*Supplied records*.
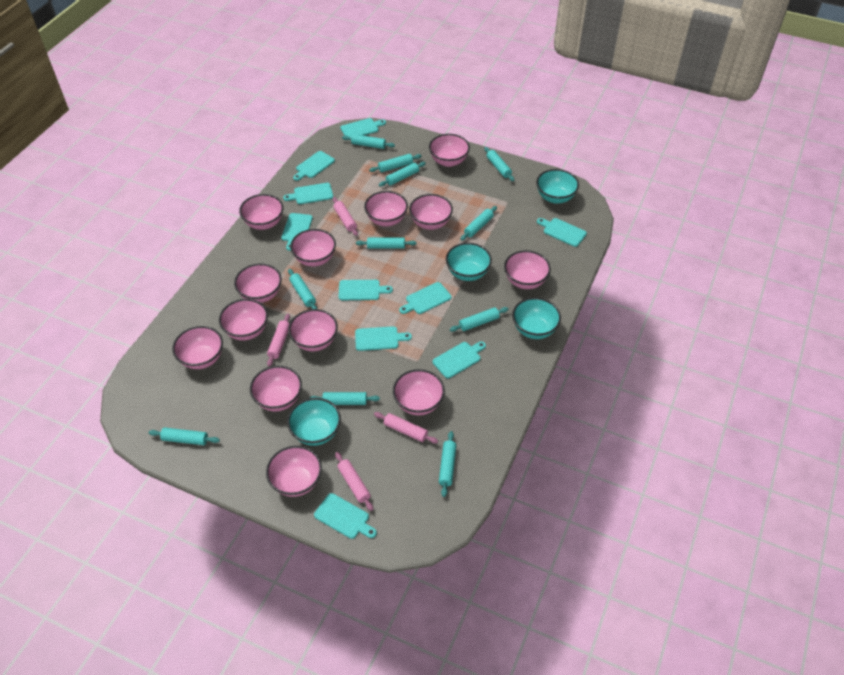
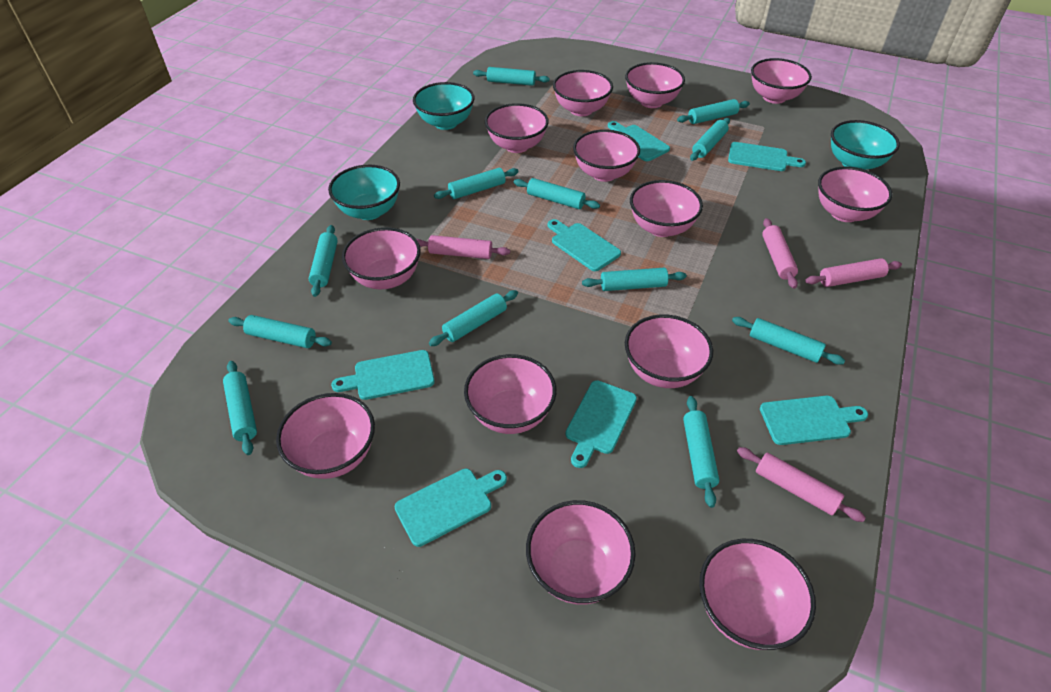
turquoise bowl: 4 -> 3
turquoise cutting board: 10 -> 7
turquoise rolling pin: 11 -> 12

--

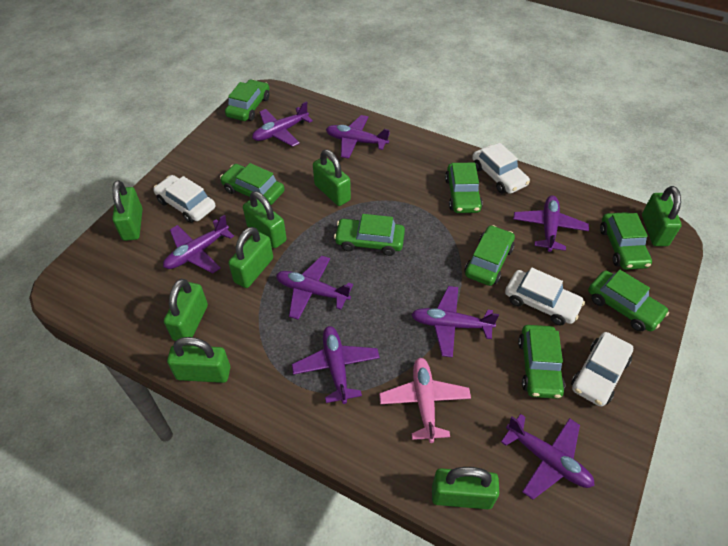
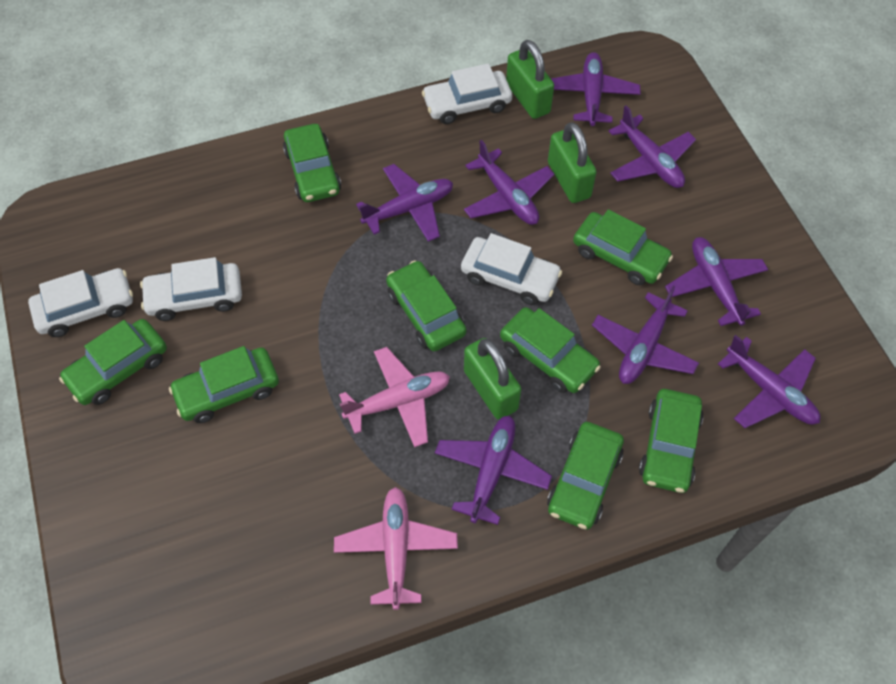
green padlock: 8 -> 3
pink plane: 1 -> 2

*What the exercise asks*. Give again, word for word, every line of the listing above from the one with "turquoise bowl: 4 -> 3" to the one with "turquoise rolling pin: 11 -> 12", both inclusive, and nothing beyond them.

*Solution to this problem*.
turquoise bowl: 4 -> 3
turquoise cutting board: 10 -> 7
turquoise rolling pin: 11 -> 12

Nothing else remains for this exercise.